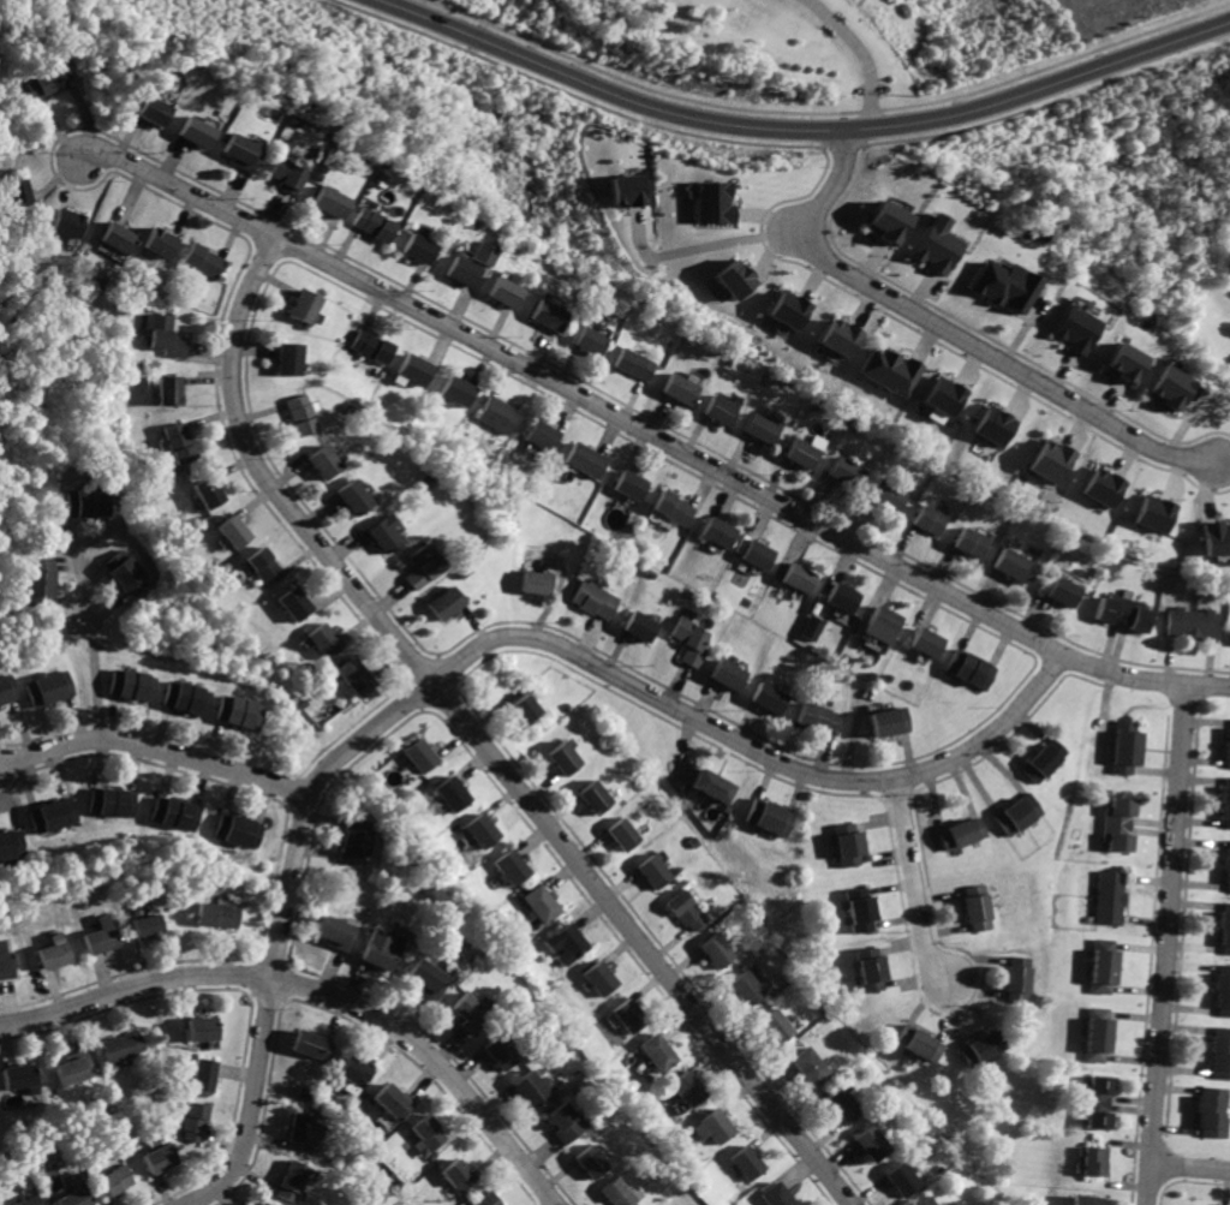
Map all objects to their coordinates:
road: (857, 54)
building: (47, 79)
building: (155, 111)
road: (804, 131)
building: (198, 132)
building: (243, 154)
building: (286, 175)
road: (831, 188)
building: (630, 190)
building: (18, 193)
building: (329, 201)
building: (716, 201)
building: (887, 222)
building: (67, 223)
building: (370, 226)
building: (119, 237)
building: (163, 242)
building: (933, 244)
road: (699, 246)
building: (415, 248)
building: (481, 253)
building: (205, 260)
building: (460, 270)
building: (736, 278)
building: (1000, 284)
building: (501, 292)
building: (302, 306)
building: (790, 308)
building: (546, 316)
building: (1071, 328)
building: (166, 336)
building: (841, 337)
building: (588, 341)
building: (367, 347)
building: (287, 358)
road: (1001, 361)
building: (1121, 361)
building: (635, 363)
building: (412, 370)
building: (891, 370)
building: (682, 387)
building: (1167, 387)
building: (172, 391)
building: (453, 391)
building: (944, 395)
building: (721, 410)
building: (299, 414)
building: (492, 414)
building: (992, 423)
building: (764, 427)
road: (651, 435)
building: (537, 436)
building: (183, 445)
building: (804, 452)
building: (581, 459)
building: (1049, 459)
building: (321, 461)
building: (846, 472)
building: (630, 485)
building: (1100, 485)
building: (211, 492)
building: (889, 496)
building: (351, 497)
building: (88, 502)
building: (671, 509)
building: (1153, 512)
building: (930, 519)
road: (75, 531)
building: (237, 531)
building: (718, 531)
building: (381, 533)
road: (97, 534)
building: (1214, 536)
building: (973, 542)
building: (757, 552)
road: (66, 565)
building: (263, 565)
building: (1016, 566)
building: (421, 567)
building: (125, 573)
road: (93, 576)
building: (801, 579)
building: (38, 580)
building: (530, 582)
building: (1062, 587)
building: (843, 597)
road: (68, 601)
building: (595, 601)
building: (442, 602)
building: (296, 603)
road: (107, 609)
building: (1124, 612)
building: (1194, 623)
building: (884, 624)
building: (641, 625)
building: (814, 627)
building: (326, 641)
road: (92, 642)
building: (692, 642)
building: (928, 642)
road: (478, 646)
building: (972, 669)
building: (729, 675)
building: (353, 678)
building: (131, 686)
building: (6, 689)
building: (48, 689)
building: (772, 698)
building: (186, 699)
building: (522, 710)
building: (239, 714)
building: (817, 717)
building: (890, 723)
road: (477, 742)
road: (155, 749)
building: (1228, 750)
building: (1126, 752)
building: (417, 758)
building: (560, 760)
building: (1045, 761)
building: (711, 788)
building: (451, 794)
building: (592, 798)
building: (110, 803)
building: (1226, 803)
building: (174, 814)
building: (52, 816)
building: (1018, 816)
building: (771, 819)
building: (1120, 824)
building: (478, 831)
building: (236, 832)
building: (620, 835)
building: (964, 835)
building: (356, 841)
building: (12, 843)
building: (848, 846)
building: (509, 869)
building: (1227, 869)
building: (652, 871)
road: (915, 886)
building: (1110, 898)
building: (539, 904)
building: (979, 908)
building: (860, 910)
building: (685, 911)
building: (217, 916)
building: (149, 928)
building: (1226, 929)
building: (335, 935)
building: (103, 941)
building: (566, 944)
road: (1168, 944)
building: (380, 951)
building: (717, 953)
building: (55, 956)
building: (9, 966)
building: (1103, 971)
building: (868, 972)
building: (597, 979)
building: (1019, 980)
building: (426, 981)
building: (746, 989)
road: (317, 991)
building: (1222, 992)
building: (468, 1014)
building: (627, 1018)
building: (775, 1027)
building: (202, 1029)
building: (1097, 1035)
building: (920, 1044)
building: (123, 1047)
building: (313, 1047)
building: (984, 1048)
building: (500, 1053)
building: (657, 1053)
building: (1221, 1054)
building: (808, 1067)
building: (75, 1068)
building: (353, 1071)
building: (201, 1075)
building: (17, 1077)
building: (531, 1089)
building: (688, 1089)
building: (392, 1102)
building: (1096, 1104)
building: (840, 1106)
building: (1212, 1113)
building: (194, 1122)
building: (564, 1123)
building: (713, 1128)
building: (301, 1130)
building: (428, 1134)
building: (869, 1143)
building: (159, 1160)
building: (1094, 1161)
building: (590, 1162)
building: (745, 1163)
road: (1190, 1167)
building: (459, 1176)
building: (900, 1180)
building: (113, 1182)
building: (293, 1183)
building: (617, 1193)
building: (774, 1195)
building: (75, 1199)
building: (485, 1200)
building: (30, 1201)
building: (1088, 1201)
building: (924, 1202)
building: (263, 1204)

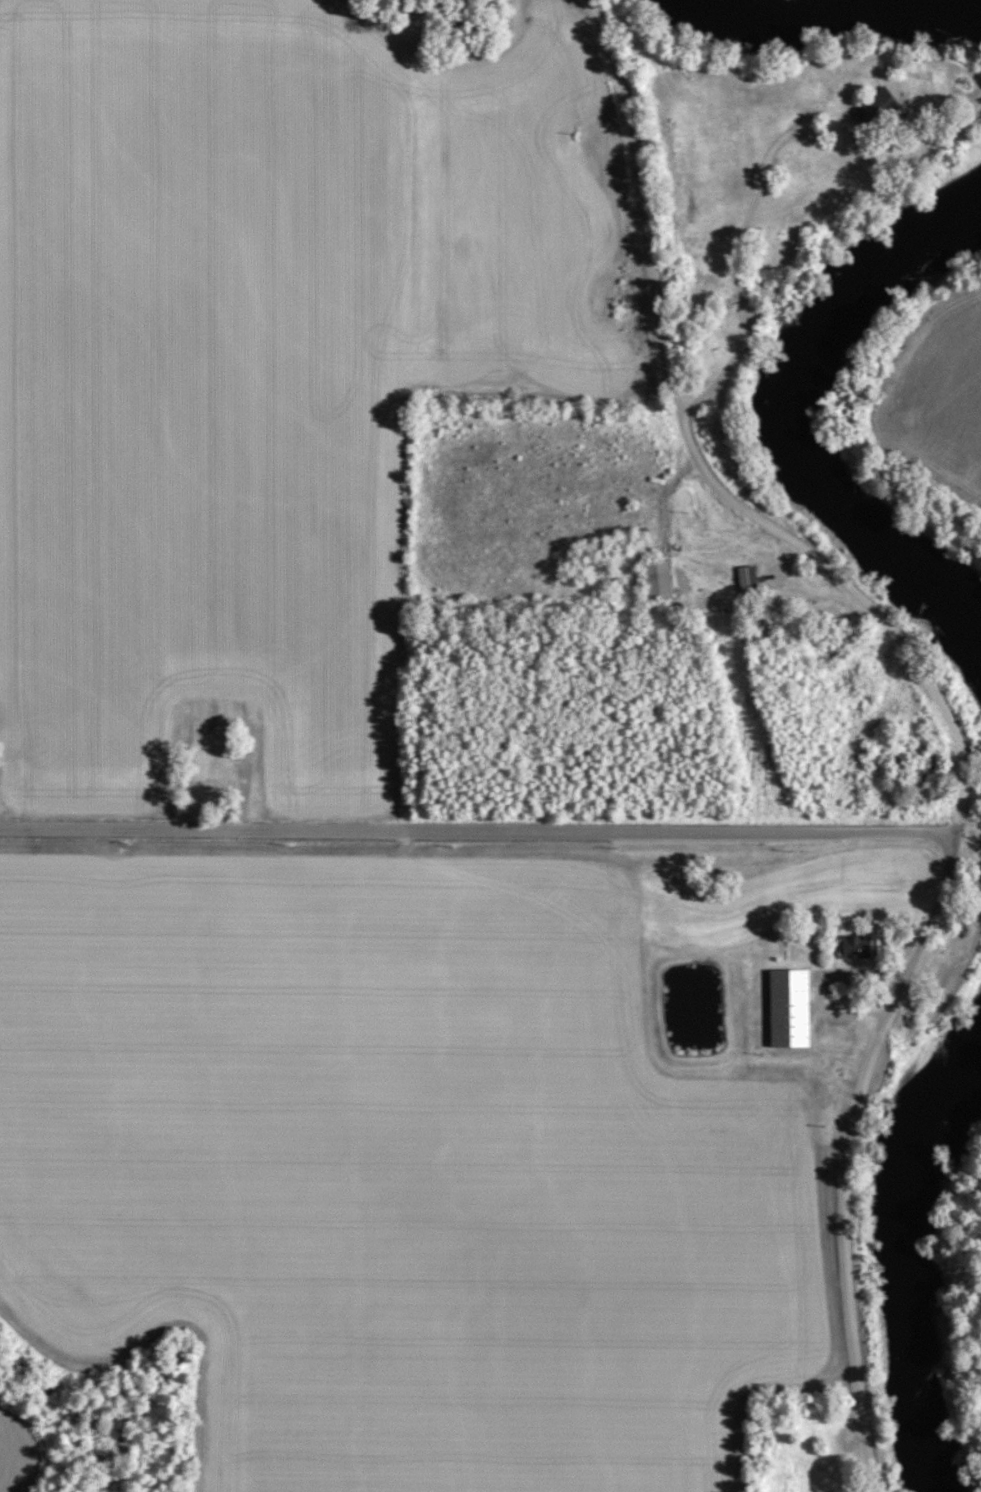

### Activity
Retype the listing exactly. Leave out its pictures.

### Answer to this task
Map all objects to their coordinates:
road: (857, 54)
building: (47, 79)
building: (155, 111)
road: (804, 131)
building: (198, 132)
building: (243, 154)
building: (286, 175)
road: (831, 188)
building: (630, 190)
building: (18, 193)
building: (329, 201)
building: (716, 201)
building: (887, 222)
building: (67, 223)
building: (370, 226)
building: (119, 237)
building: (163, 242)
building: (933, 244)
road: (699, 246)
building: (415, 248)
building: (481, 253)
building: (205, 260)
building: (460, 270)
building: (736, 278)
building: (1000, 284)
building: (501, 292)
building: (302, 306)
building: (790, 308)
building: (546, 316)
building: (1071, 328)
building: (166, 336)
building: (841, 337)
building: (588, 341)
building: (367, 347)
building: (287, 358)
road: (1001, 361)
building: (1121, 361)
building: (635, 363)
building: (412, 370)
building: (891, 370)
building: (682, 387)
building: (1167, 387)
building: (172, 391)
building: (453, 391)
building: (944, 395)
building: (721, 410)
building: (299, 414)
building: (492, 414)
building: (992, 423)
building: (764, 427)
road: (651, 435)
building: (537, 436)
building: (183, 445)
building: (804, 452)
building: (581, 459)
building: (1049, 459)
building: (321, 461)
building: (846, 472)
building: (630, 485)
building: (1100, 485)
building: (211, 492)
building: (889, 496)
building: (351, 497)
building: (88, 502)
building: (671, 509)
building: (1153, 512)
building: (930, 519)
road: (75, 531)
building: (237, 531)
building: (718, 531)
building: (381, 533)
road: (97, 534)
building: (1214, 536)
building: (973, 542)
building: (757, 552)
road: (66, 565)
building: (263, 565)
building: (1016, 566)
building: (421, 567)
building: (125, 573)
road: (93, 576)
building: (801, 579)
building: (38, 580)
building: (530, 582)
building: (1062, 587)
building: (843, 597)
road: (68, 601)
building: (595, 601)
building: (442, 602)
building: (296, 603)
road: (107, 609)
building: (1124, 612)
building: (1194, 623)
building: (884, 624)
building: (641, 625)
building: (814, 627)
building: (326, 641)
road: (92, 642)
building: (692, 642)
building: (928, 642)
road: (478, 646)
building: (972, 669)
building: (729, 675)
building: (353, 678)
building: (131, 686)
building: (6, 689)
building: (48, 689)
building: (772, 698)
building: (186, 699)
building: (522, 710)
building: (239, 714)
building: (817, 717)
building: (890, 723)
road: (477, 742)
road: (155, 749)
building: (1228, 750)
building: (1126, 752)
building: (417, 758)
building: (560, 760)
building: (1045, 761)
building: (711, 788)
building: (451, 794)
building: (592, 798)
building: (110, 803)
building: (1226, 803)
building: (174, 814)
building: (52, 816)
building: (1018, 816)
building: (771, 819)
building: (1120, 824)
building: (478, 831)
building: (236, 832)
building: (620, 835)
building: (964, 835)
building: (356, 841)
building: (12, 843)
building: (848, 846)
building: (509, 869)
building: (1227, 869)
building: (652, 871)
road: (915, 886)
building: (1110, 898)
building: (539, 904)
building: (979, 908)
building: (860, 910)
building: (685, 911)
building: (217, 916)
building: (149, 928)
building: (1226, 929)
building: (335, 935)
building: (103, 941)
building: (566, 944)
road: (1168, 944)
building: (380, 951)
building: (717, 953)
building: (55, 956)
building: (9, 966)
building: (1103, 971)
building: (868, 972)
building: (597, 979)
building: (1019, 980)
building: (426, 981)
building: (746, 989)
road: (317, 991)
building: (1222, 992)
building: (468, 1014)
building: (627, 1018)
building: (775, 1027)
building: (202, 1029)
building: (1097, 1035)
building: (920, 1044)
building: (123, 1047)
building: (313, 1047)
building: (984, 1048)
building: (500, 1053)
building: (657, 1053)
building: (1221, 1054)
building: (808, 1067)
building: (75, 1068)
building: (353, 1071)
building: (201, 1075)
building: (17, 1077)
building: (531, 1089)
building: (688, 1089)
building: (392, 1102)
building: (1096, 1104)
building: (840, 1106)
building: (1212, 1113)
building: (194, 1122)
building: (564, 1123)
building: (713, 1128)
building: (301, 1130)
building: (428, 1134)
building: (869, 1143)
building: (159, 1160)
building: (1094, 1161)
building: (590, 1162)
building: (745, 1163)
road: (1190, 1167)
building: (459, 1176)
building: (900, 1180)
building: (113, 1182)
building: (293, 1183)
building: (617, 1193)
building: (774, 1195)
building: (75, 1199)
building: (485, 1200)
building: (30, 1201)
building: (1088, 1201)
building: (924, 1202)
building: (263, 1204)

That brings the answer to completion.